REQUIRED ACTION
The answer must be every line of the records below that contains the word "grey".

DATASET RECORDS
-*-

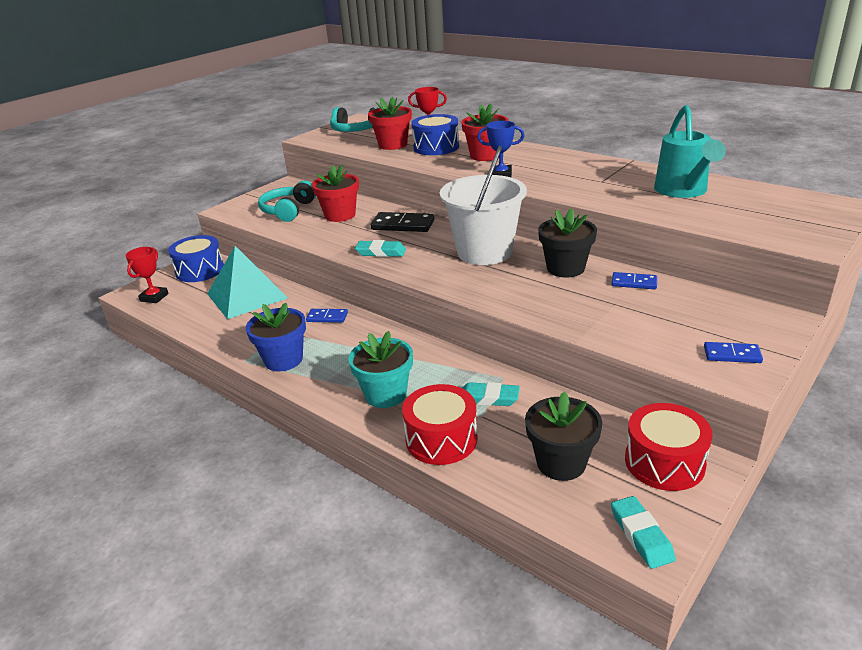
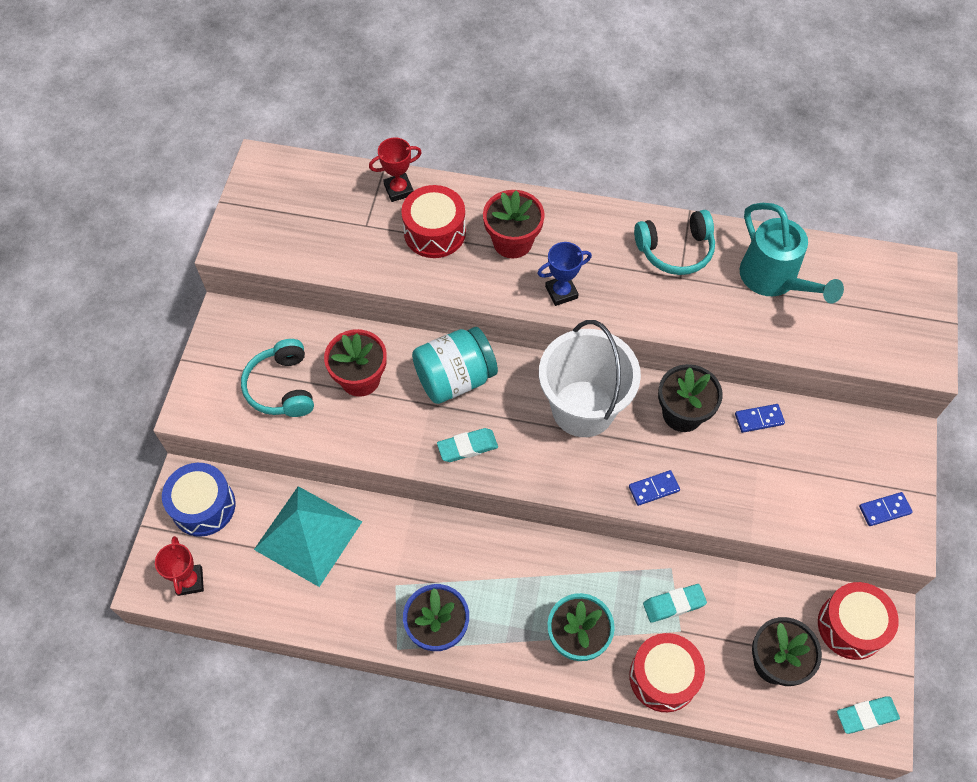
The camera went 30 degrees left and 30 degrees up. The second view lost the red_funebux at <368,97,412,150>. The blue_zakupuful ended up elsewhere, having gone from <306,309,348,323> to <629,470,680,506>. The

-*-

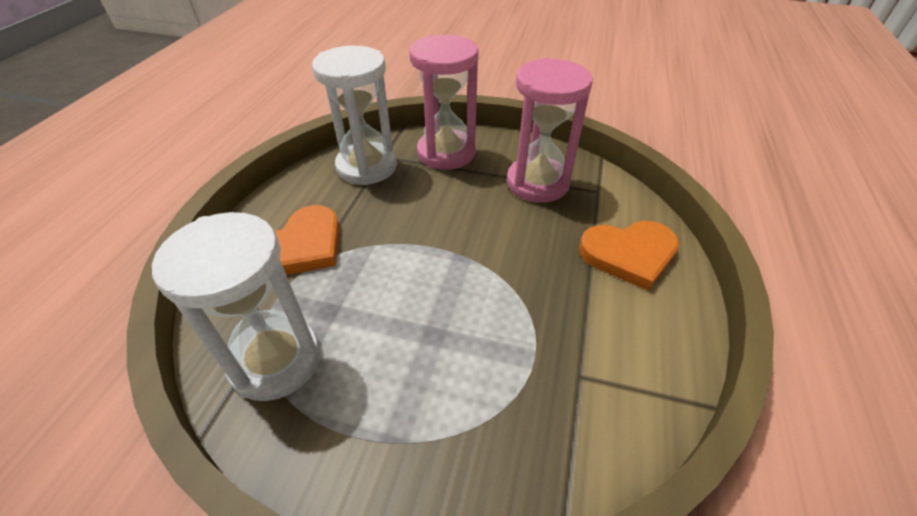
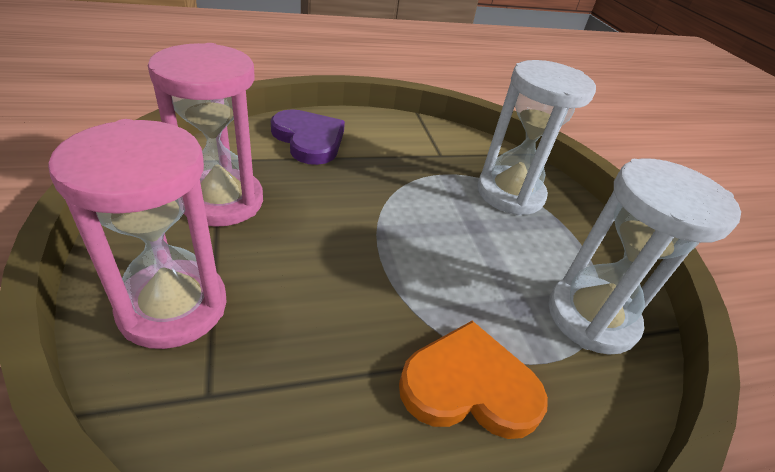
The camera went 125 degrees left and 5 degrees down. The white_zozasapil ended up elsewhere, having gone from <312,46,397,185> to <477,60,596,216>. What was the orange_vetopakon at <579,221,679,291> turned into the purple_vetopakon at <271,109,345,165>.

-*-

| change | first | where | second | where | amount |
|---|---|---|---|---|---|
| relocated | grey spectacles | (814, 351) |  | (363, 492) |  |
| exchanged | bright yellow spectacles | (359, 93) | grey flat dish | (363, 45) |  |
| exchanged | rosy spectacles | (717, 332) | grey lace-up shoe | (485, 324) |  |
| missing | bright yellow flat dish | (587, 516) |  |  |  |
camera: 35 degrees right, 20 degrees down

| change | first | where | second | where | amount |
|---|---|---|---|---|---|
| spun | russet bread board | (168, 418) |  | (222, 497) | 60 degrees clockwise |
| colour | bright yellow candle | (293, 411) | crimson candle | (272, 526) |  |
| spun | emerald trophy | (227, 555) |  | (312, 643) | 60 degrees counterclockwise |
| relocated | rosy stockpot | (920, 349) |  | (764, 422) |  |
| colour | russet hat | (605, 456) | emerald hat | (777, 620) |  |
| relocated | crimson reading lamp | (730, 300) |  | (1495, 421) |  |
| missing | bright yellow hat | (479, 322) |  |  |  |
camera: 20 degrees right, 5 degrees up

-*-

YOUR RESPONSE
| relocated | grey spectacles | (814, 351) |  | (363, 492) |  |
| exchanged | bright yellow spectacles | (359, 93) | grey flat dish | (363, 45) |  |
| exchanged | rosy spectacles | (717, 332) | grey lace-up shoe | (485, 324) |  |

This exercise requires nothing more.